▶ Task item: Rewrite the lines from the one containing "Which is above, weathered" through the one containing "Find the location", switching every "weathered wood balcony" to "old timber balcony" and changing nothing else.

▶ Material provided:
※ ※ ※
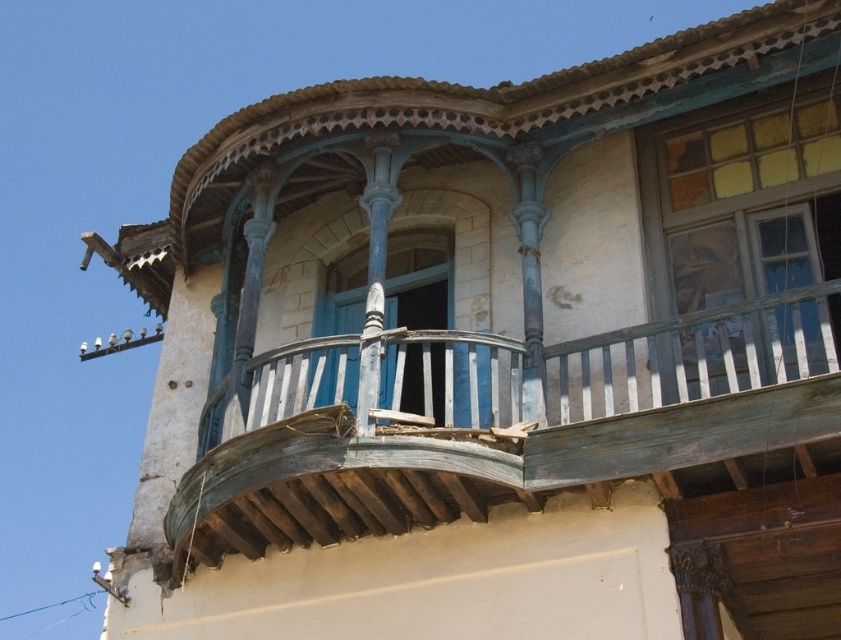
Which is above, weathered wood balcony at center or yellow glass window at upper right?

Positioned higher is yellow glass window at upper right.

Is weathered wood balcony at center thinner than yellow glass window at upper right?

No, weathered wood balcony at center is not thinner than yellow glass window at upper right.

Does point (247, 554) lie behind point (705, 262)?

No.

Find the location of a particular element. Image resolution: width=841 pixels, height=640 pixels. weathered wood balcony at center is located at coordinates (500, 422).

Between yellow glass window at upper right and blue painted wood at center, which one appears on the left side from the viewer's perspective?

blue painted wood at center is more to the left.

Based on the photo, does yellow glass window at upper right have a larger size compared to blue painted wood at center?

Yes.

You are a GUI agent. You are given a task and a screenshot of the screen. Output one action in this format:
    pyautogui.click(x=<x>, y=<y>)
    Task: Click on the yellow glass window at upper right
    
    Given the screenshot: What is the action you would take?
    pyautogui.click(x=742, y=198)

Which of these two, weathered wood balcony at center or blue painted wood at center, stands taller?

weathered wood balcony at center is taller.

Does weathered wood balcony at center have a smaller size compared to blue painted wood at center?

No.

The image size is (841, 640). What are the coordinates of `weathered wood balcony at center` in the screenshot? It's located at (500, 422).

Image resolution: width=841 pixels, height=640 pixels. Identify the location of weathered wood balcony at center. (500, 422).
※ ※ ※
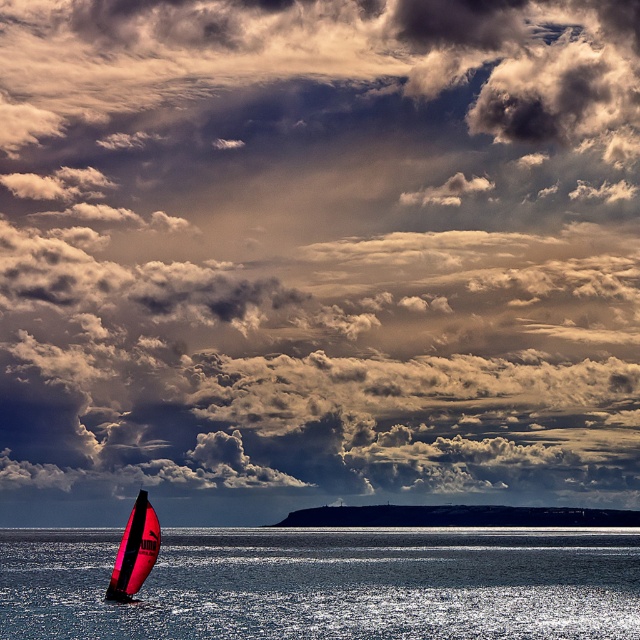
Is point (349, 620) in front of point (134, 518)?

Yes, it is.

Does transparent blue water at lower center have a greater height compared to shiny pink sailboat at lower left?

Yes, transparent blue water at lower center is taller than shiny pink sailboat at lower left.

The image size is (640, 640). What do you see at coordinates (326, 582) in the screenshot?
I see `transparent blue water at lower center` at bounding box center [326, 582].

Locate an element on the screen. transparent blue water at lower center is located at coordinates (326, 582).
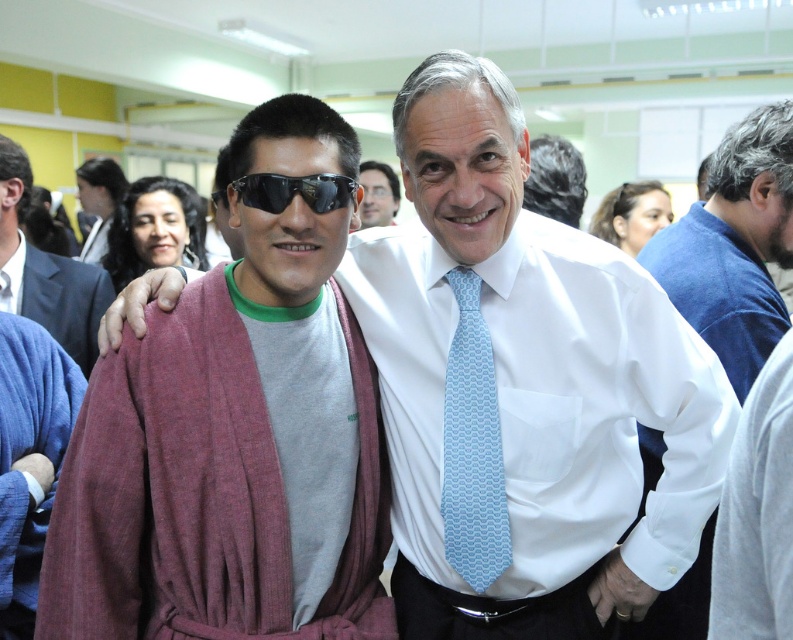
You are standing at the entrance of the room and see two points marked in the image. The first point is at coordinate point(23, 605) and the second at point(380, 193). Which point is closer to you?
※ ※ ※
▶ Expected answer:
Which is above, old timber balcony at center or yellow glass window at upper right?

Positioned higher is yellow glass window at upper right.

Is old timber balcony at center thinner than yellow glass window at upper right?

No, old timber balcony at center is not thinner than yellow glass window at upper right.

Does point (247, 554) lie behind point (705, 262)?

No.

Find the location of a particular element. Image resolution: width=841 pixels, height=640 pixels. old timber balcony at center is located at coordinates (500, 422).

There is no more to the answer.